Data extracted from a collection:
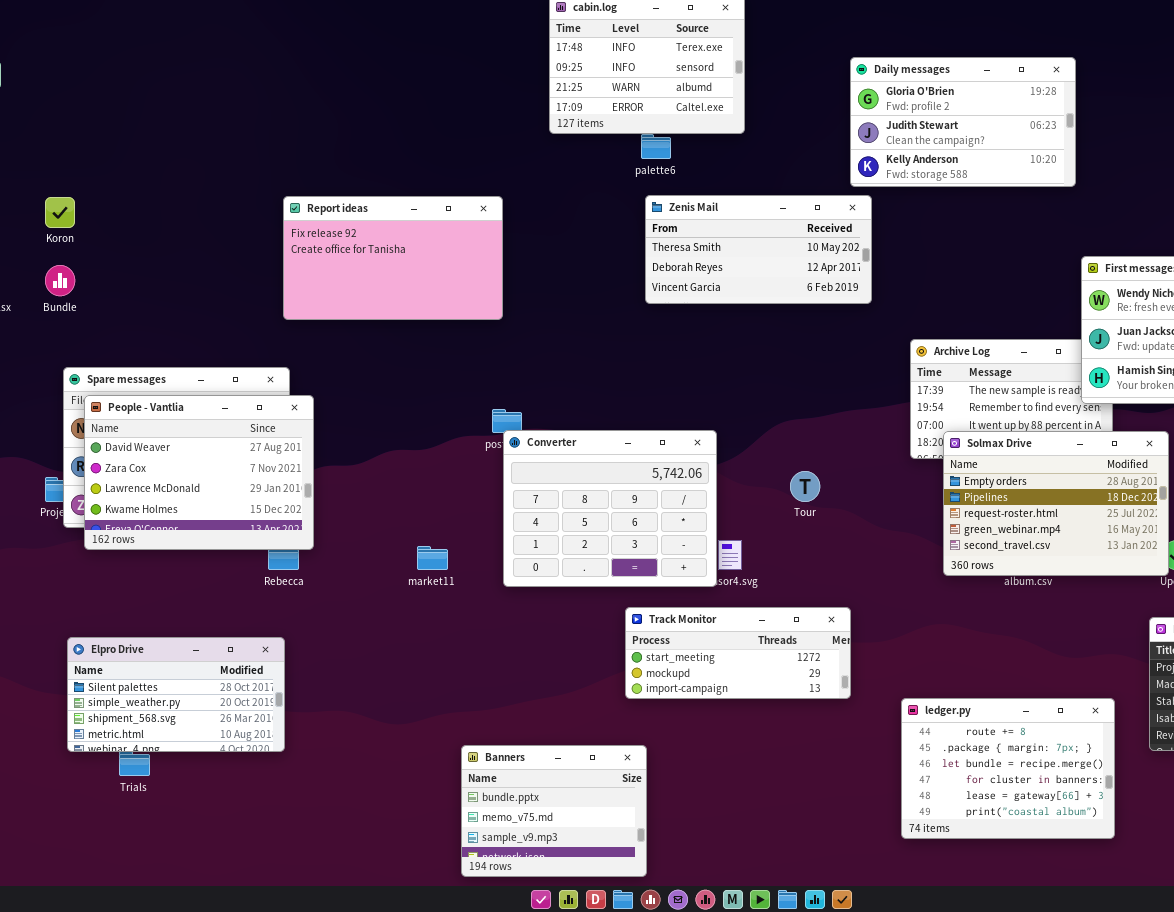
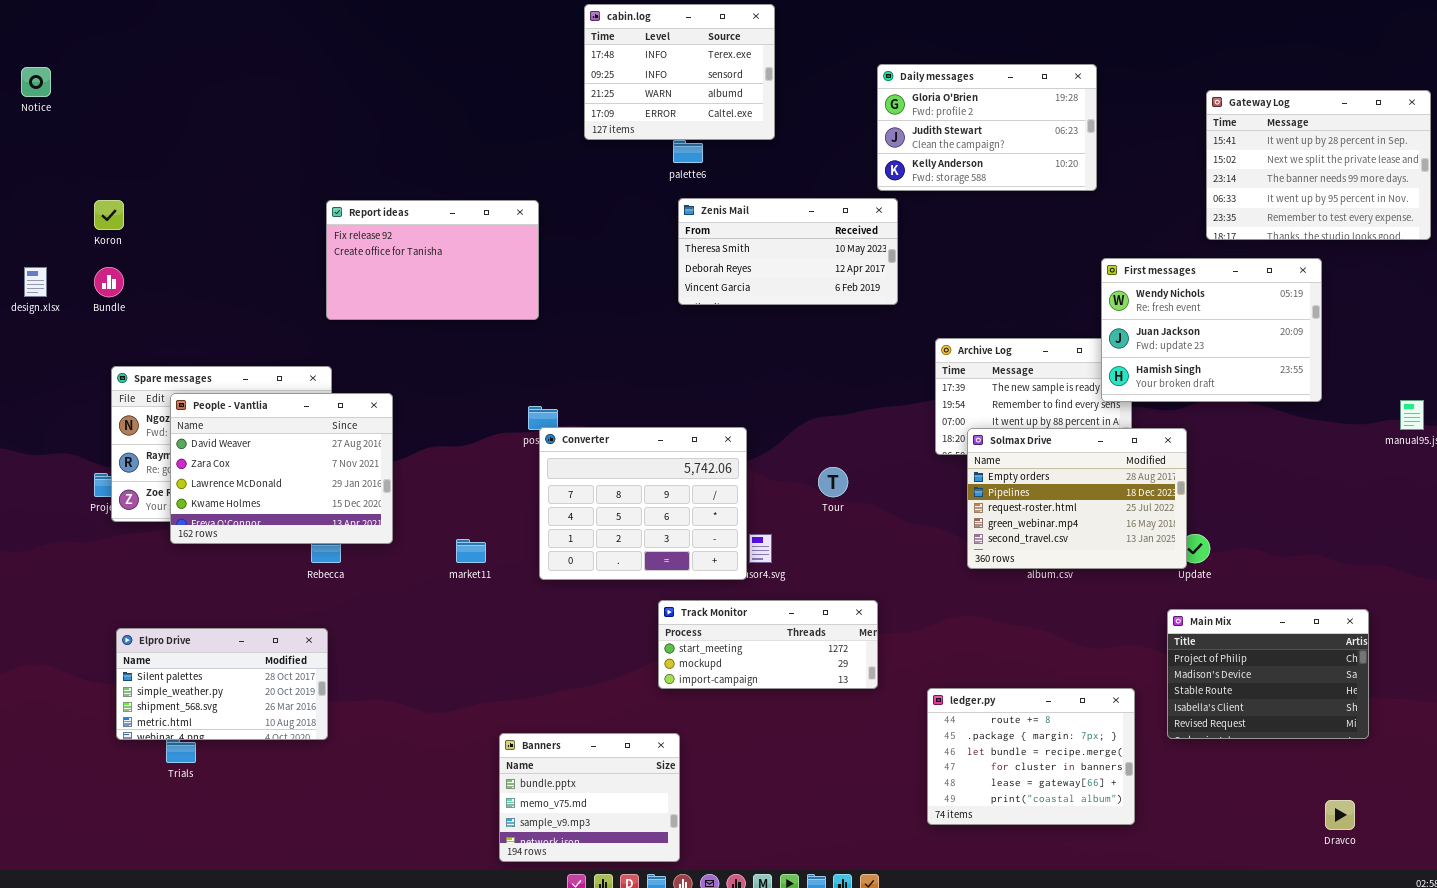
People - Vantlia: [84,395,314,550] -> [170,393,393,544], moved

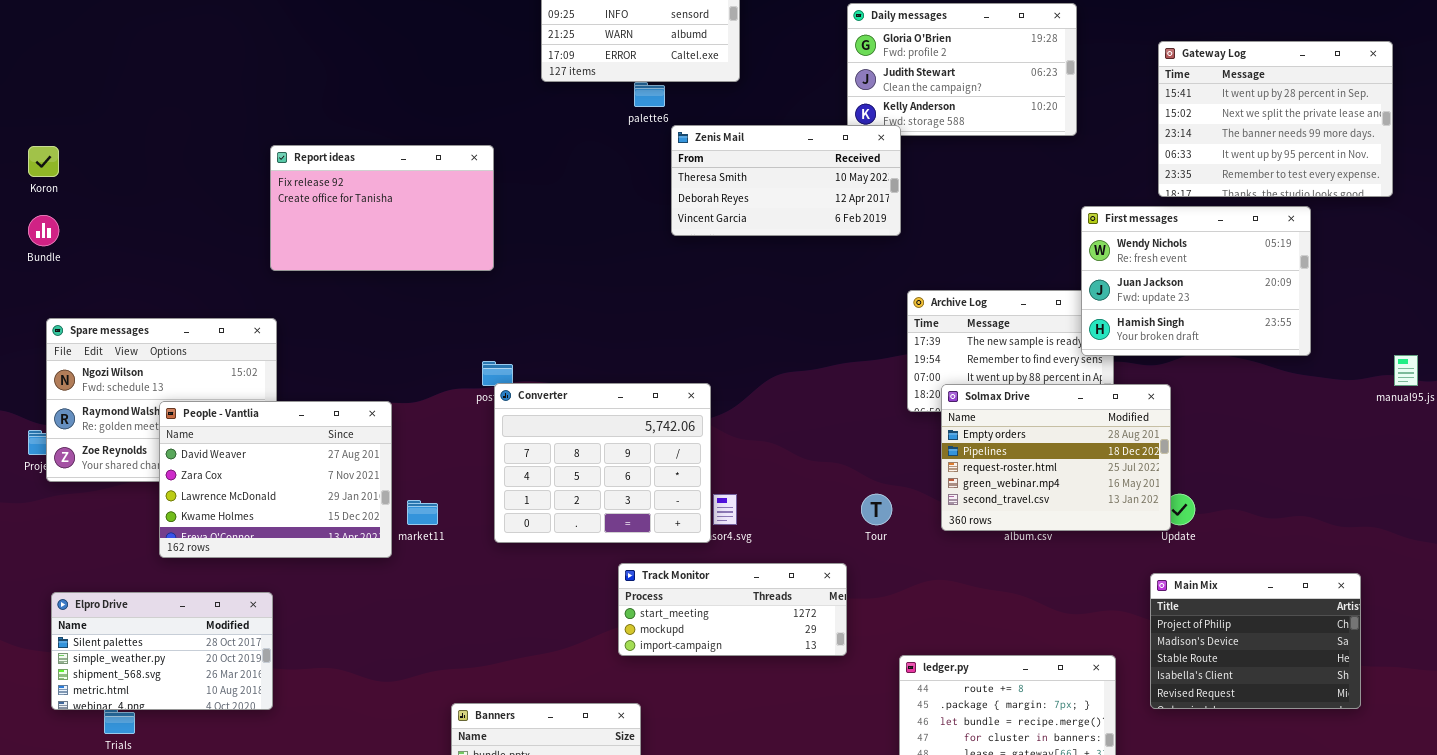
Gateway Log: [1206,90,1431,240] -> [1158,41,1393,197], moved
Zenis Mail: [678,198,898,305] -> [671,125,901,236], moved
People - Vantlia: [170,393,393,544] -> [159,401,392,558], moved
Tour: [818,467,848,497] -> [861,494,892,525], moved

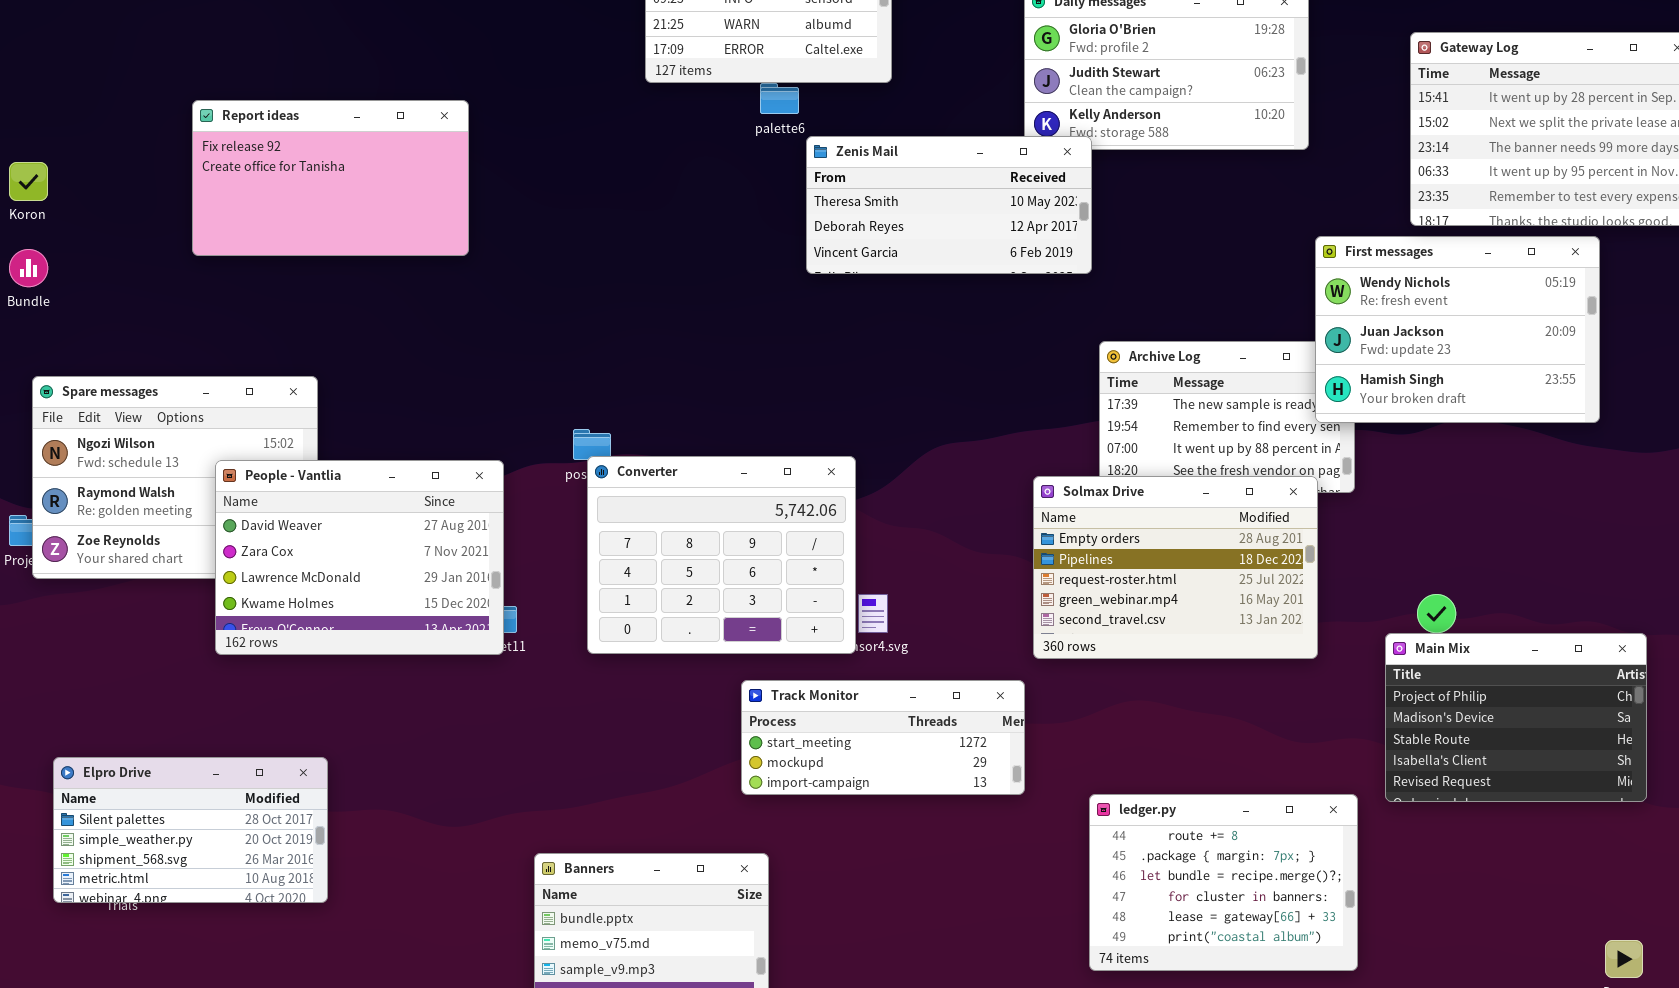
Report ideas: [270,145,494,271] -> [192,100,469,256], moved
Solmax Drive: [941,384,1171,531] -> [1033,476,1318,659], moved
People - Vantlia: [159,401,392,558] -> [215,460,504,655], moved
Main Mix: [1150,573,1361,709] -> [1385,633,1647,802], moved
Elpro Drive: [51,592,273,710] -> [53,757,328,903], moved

==

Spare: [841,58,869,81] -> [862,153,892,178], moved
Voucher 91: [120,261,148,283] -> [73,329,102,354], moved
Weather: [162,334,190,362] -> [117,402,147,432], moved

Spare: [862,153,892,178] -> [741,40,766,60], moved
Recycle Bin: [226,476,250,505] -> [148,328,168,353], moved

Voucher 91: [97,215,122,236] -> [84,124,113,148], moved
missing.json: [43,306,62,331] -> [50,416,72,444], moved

## Task brief
Going back to the entries above, set down exactly the lines that begin at the one with "Voucher 91: [97,215,122,236]" and end at the one with "missing.json: [43,306,62,331] ->", both included, and nothing else.

## Answer space
Voucher 91: [97,215,122,236] -> [84,124,113,148], moved
missing.json: [43,306,62,331] -> [50,416,72,444], moved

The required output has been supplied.